-------- SUPPLIED MATERIAL

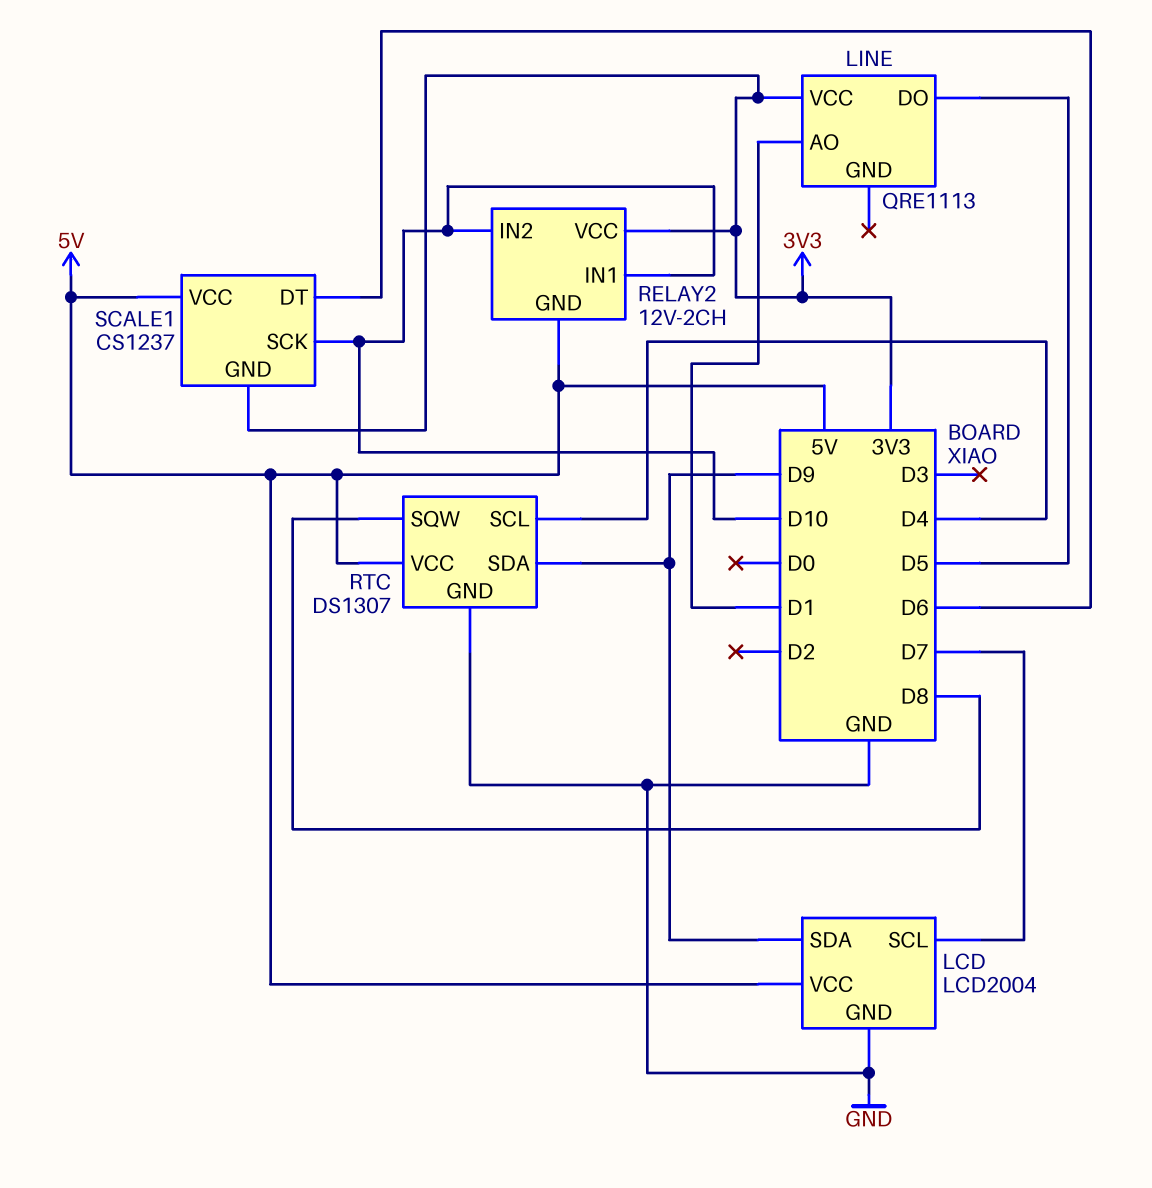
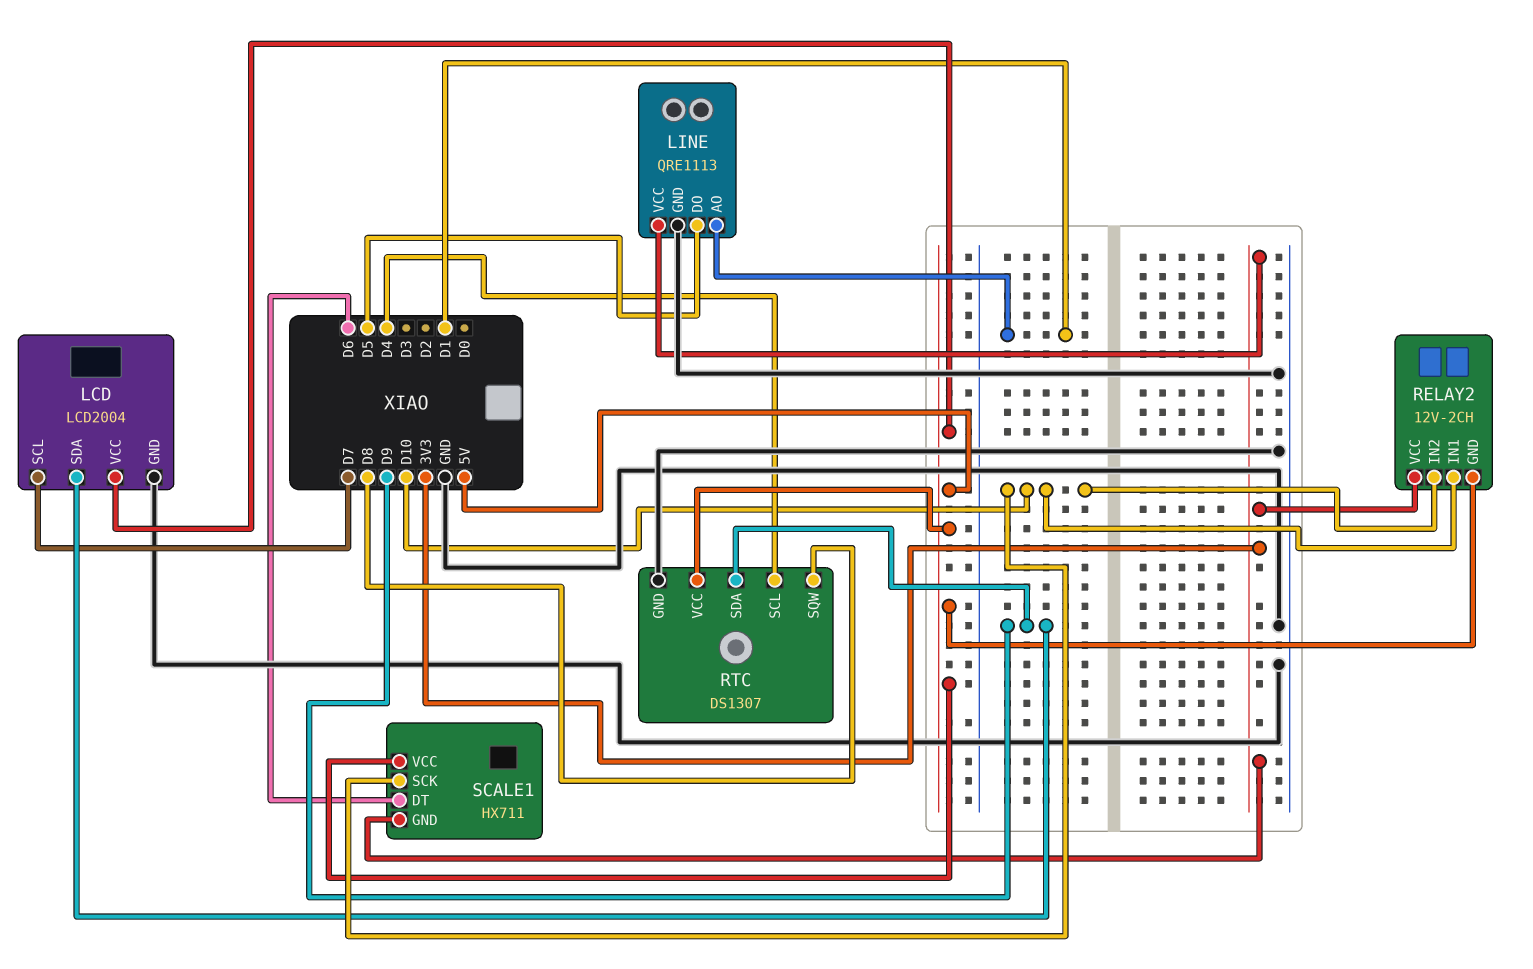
LINE pin GND: none -> GND
SCALE1: CS1237 -> HX711

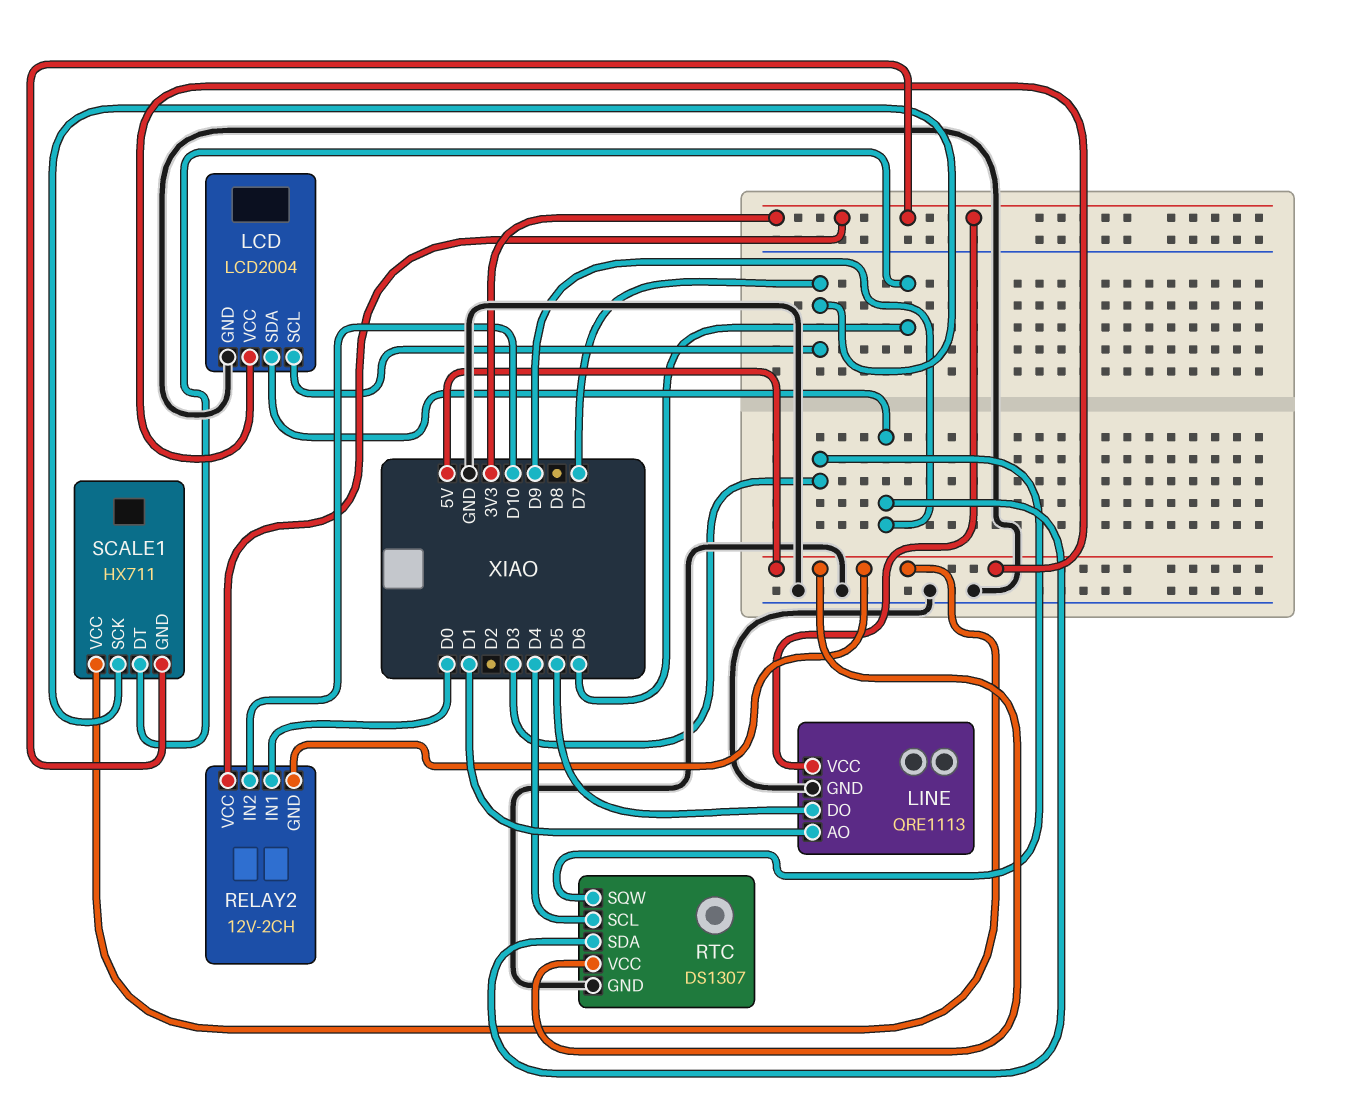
RELAY2 pin IN1: D10 -> D0
RTC pin SQW: D8 -> D3
SCALE1 pin SCK: D10 -> D7

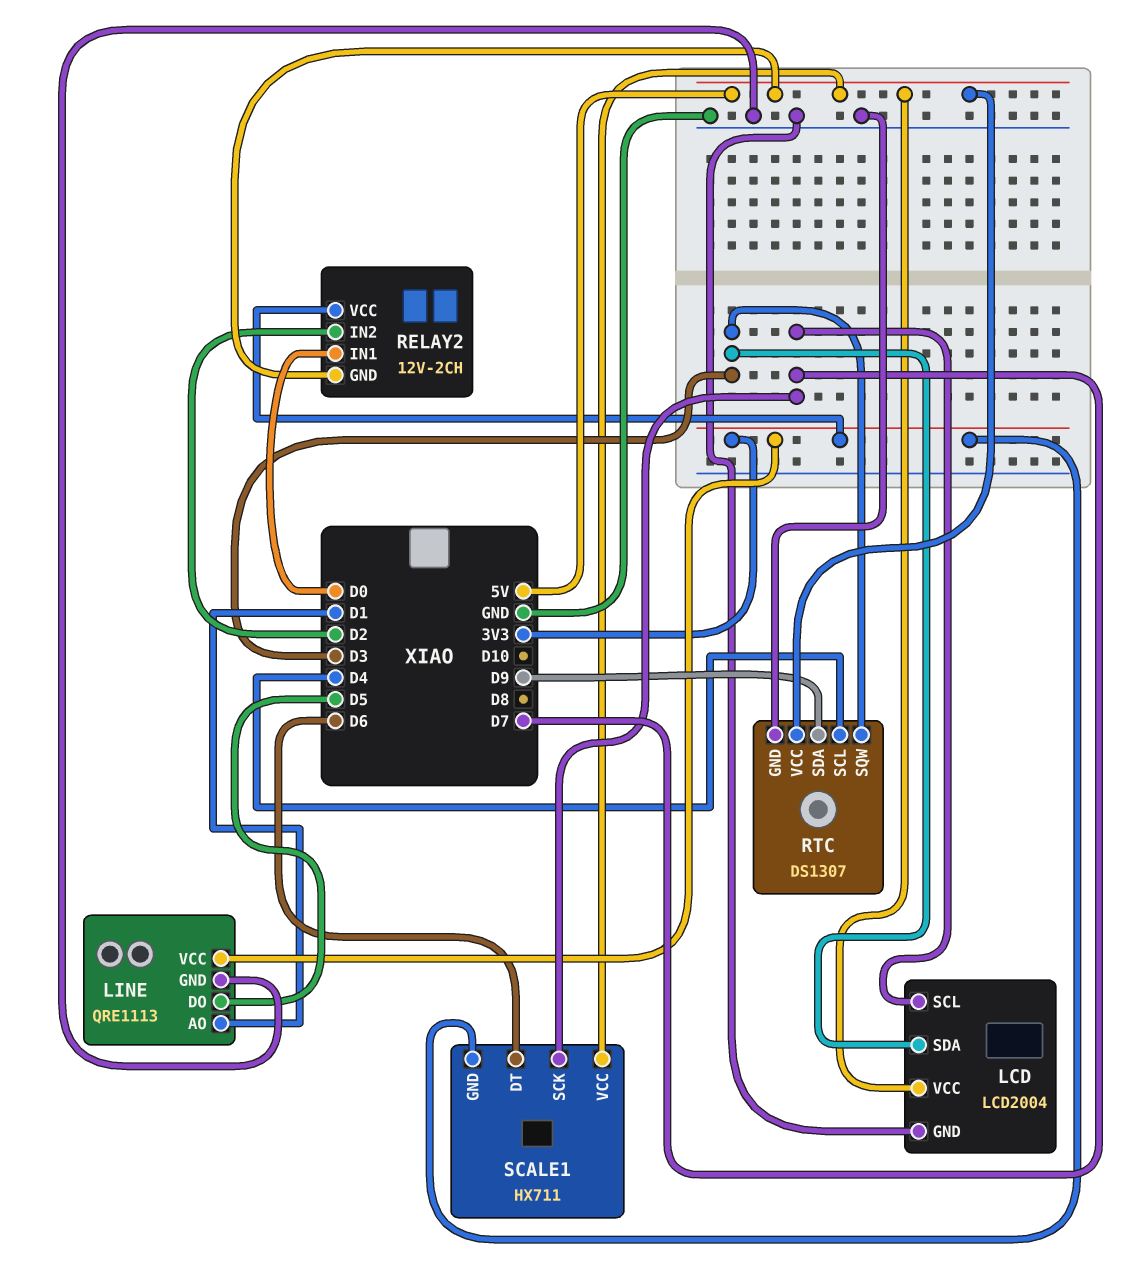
LCD pin SDA: D9 -> D3
RELAY2 pin IN2: D10 -> D2

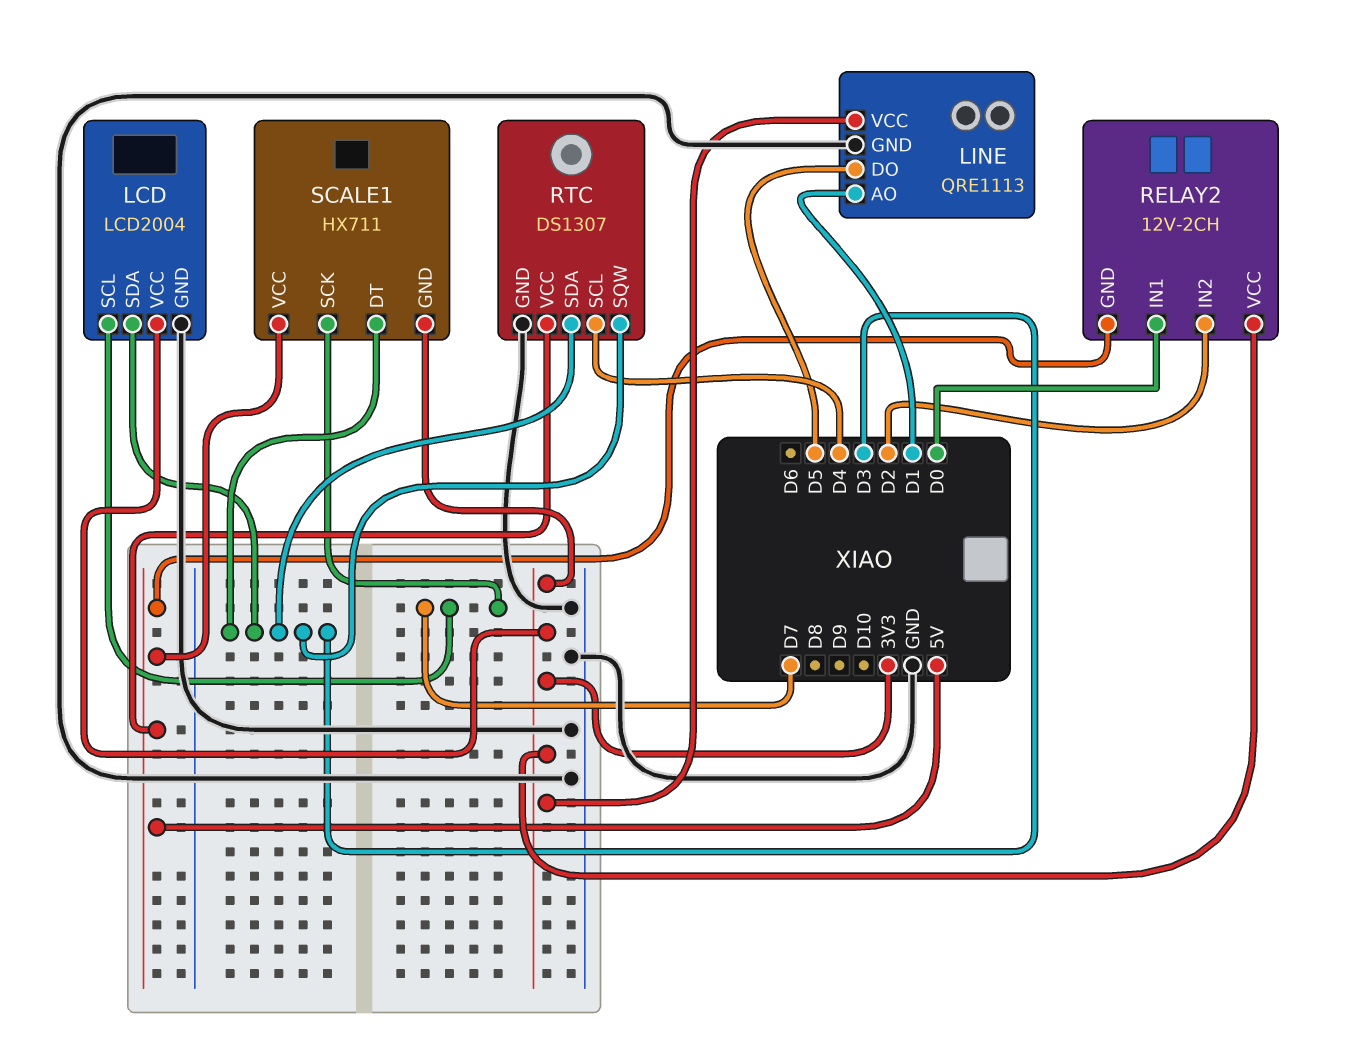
LCD pin VCC: 5V -> 3V3
RTC pin SDA: D9 -> D3
SCALE1 pin DT: D6 -> D3

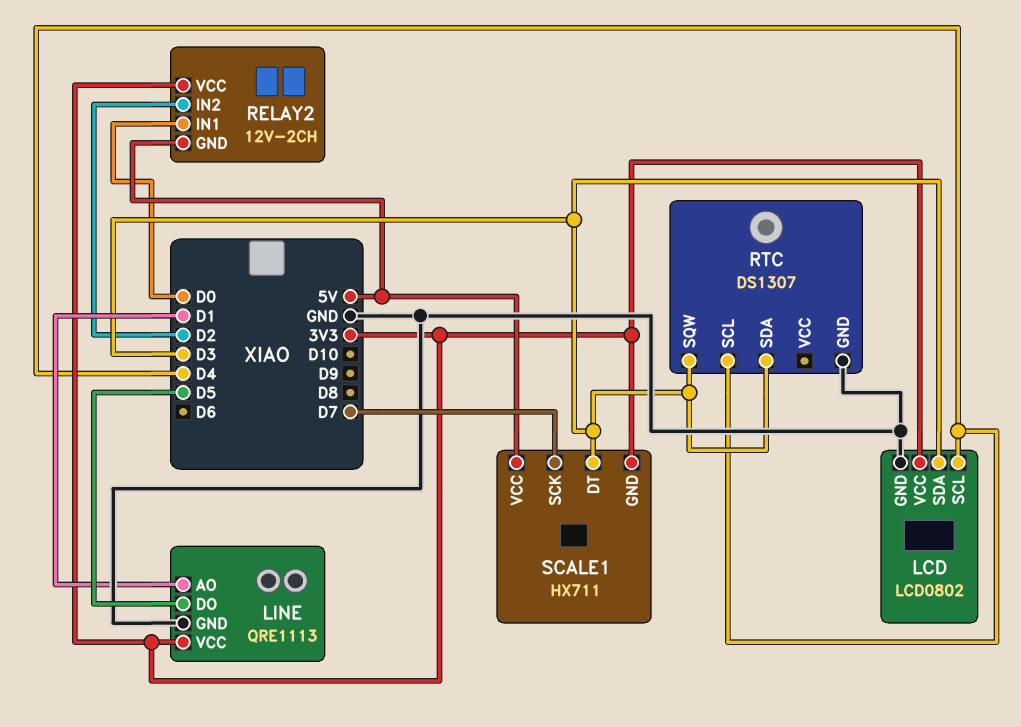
LCD: LCD2004 -> LCD0802
LCD pin SCL: D7 -> D4
RTC pin VCC: 5V -> none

----------------

**TASK DETAILS:**
Write out, exactly and with nothing added, every line from the one that holds "RELAY2 pin IN2: D10 -> D2" to the end of the entries above; pictures stay out.

**EXPECTED ANSWER:**
RELAY2 pin IN2: D10 -> D2

LCD pin VCC: 5V -> 3V3
RTC pin SDA: D9 -> D3
SCALE1 pin DT: D6 -> D3

LCD: LCD2004 -> LCD0802
LCD pin SCL: D7 -> D4
RTC pin VCC: 5V -> none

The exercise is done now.